Exercise objective ::
Without omission or alteration, write out all of the data.

--- Recorded data ---

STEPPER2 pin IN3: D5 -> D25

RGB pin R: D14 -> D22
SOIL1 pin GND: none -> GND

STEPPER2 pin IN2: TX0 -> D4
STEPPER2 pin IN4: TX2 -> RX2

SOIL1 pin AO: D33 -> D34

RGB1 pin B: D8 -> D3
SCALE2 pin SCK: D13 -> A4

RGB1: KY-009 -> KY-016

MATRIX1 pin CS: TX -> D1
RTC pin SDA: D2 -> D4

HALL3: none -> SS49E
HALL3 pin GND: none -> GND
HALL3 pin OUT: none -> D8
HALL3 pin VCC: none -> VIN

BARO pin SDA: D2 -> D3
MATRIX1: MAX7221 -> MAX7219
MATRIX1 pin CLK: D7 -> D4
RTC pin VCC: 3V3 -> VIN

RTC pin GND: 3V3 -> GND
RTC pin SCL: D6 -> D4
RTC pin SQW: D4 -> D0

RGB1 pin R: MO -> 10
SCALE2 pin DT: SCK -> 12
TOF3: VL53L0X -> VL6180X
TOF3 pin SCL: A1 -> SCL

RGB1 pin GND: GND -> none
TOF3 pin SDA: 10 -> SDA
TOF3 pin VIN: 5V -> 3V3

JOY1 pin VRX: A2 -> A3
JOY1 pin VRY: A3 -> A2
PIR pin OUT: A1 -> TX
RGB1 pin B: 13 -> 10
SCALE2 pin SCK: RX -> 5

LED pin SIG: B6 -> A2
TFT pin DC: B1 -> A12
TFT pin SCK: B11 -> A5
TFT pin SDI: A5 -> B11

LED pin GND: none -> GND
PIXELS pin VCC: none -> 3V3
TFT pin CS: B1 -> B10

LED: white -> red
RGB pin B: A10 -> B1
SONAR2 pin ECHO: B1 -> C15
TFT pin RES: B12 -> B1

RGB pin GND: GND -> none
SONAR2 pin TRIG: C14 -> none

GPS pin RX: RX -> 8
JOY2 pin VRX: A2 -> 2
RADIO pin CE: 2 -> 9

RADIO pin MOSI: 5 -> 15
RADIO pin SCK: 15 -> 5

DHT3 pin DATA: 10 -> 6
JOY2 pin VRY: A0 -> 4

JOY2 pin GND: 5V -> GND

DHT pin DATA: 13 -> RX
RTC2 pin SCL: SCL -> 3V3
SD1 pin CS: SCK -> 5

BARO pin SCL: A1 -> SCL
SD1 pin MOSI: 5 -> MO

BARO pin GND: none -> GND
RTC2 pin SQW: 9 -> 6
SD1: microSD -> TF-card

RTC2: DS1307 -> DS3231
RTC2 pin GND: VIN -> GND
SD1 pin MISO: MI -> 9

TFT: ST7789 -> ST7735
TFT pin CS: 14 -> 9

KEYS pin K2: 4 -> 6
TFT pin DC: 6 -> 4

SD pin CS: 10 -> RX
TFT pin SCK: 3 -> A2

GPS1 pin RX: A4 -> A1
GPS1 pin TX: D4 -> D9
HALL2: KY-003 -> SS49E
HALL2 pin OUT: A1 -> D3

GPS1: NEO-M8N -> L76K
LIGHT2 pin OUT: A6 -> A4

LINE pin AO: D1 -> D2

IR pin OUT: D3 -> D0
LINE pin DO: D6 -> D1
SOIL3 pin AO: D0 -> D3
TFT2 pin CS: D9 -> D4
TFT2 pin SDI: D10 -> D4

---

Answer for this exercise ::
STEPPER2 pin IN3: D5 -> D25

RGB pin R: D14 -> D22
SOIL1 pin GND: none -> GND

STEPPER2 pin IN2: TX0 -> D4
STEPPER2 pin IN4: TX2 -> RX2

SOIL1 pin AO: D33 -> D34

RGB1 pin B: D8 -> D3
SCALE2 pin SCK: D13 -> A4

RGB1: KY-009 -> KY-016

MATRIX1 pin CS: TX -> D1
RTC pin SDA: D2 -> D4

HALL3: none -> SS49E
HALL3 pin GND: none -> GND
HALL3 pin OUT: none -> D8
HALL3 pin VCC: none -> VIN

BARO pin SDA: D2 -> D3
MATRIX1: MAX7221 -> MAX7219
MATRIX1 pin CLK: D7 -> D4
RTC pin VCC: 3V3 -> VIN

RTC pin GND: 3V3 -> GND
RTC pin SCL: D6 -> D4
RTC pin SQW: D4 -> D0

RGB1 pin R: MO -> 10
SCALE2 pin DT: SCK -> 12
TOF3: VL53L0X -> VL6180X
TOF3 pin SCL: A1 -> SCL

RGB1 pin GND: GND -> none
TOF3 pin SDA: 10 -> SDA
TOF3 pin VIN: 5V -> 3V3

JOY1 pin VRX: A2 -> A3
JOY1 pin VRY: A3 -> A2
PIR pin OUT: A1 -> TX
RGB1 pin B: 13 -> 10
SCALE2 pin SCK: RX -> 5

LED pin SIG: B6 -> A2
TFT pin DC: B1 -> A12
TFT pin SCK: B11 -> A5
TFT pin SDI: A5 -> B11

LED pin GND: none -> GND
PIXELS pin VCC: none -> 3V3
TFT pin CS: B1 -> B10

LED: white -> red
RGB pin B: A10 -> B1
SONAR2 pin ECHO: B1 -> C15
TFT pin RES: B12 -> B1

RGB pin GND: GND -> none
SONAR2 pin TRIG: C14 -> none

GPS pin RX: RX -> 8
JOY2 pin VRX: A2 -> 2
RADIO pin CE: 2 -> 9

RADIO pin MOSI: 5 -> 15
RADIO pin SCK: 15 -> 5

DHT3 pin DATA: 10 -> 6
JOY2 pin VRY: A0 -> 4

JOY2 pin GND: 5V -> GND

DHT pin DATA: 13 -> RX
RTC2 pin SCL: SCL -> 3V3
SD1 pin CS: SCK -> 5

BARO pin SCL: A1 -> SCL
SD1 pin MOSI: 5 -> MO

BARO pin GND: none -> GND
RTC2 pin SQW: 9 -> 6
SD1: microSD -> TF-card

RTC2: DS1307 -> DS3231
RTC2 pin GND: VIN -> GND
SD1 pin MISO: MI -> 9

TFT: ST7789 -> ST7735
TFT pin CS: 14 -> 9

KEYS pin K2: 4 -> 6
TFT pin DC: 6 -> 4

SD pin CS: 10 -> RX
TFT pin SCK: 3 -> A2

GPS1 pin RX: A4 -> A1
GPS1 pin TX: D4 -> D9
HALL2: KY-003 -> SS49E
HALL2 pin OUT: A1 -> D3

GPS1: NEO-M8N -> L76K
LIGHT2 pin OUT: A6 -> A4

LINE pin AO: D1 -> D2

IR pin OUT: D3 -> D0
LINE pin DO: D6 -> D1
SOIL3 pin AO: D0 -> D3
TFT2 pin CS: D9 -> D4
TFT2 pin SDI: D10 -> D4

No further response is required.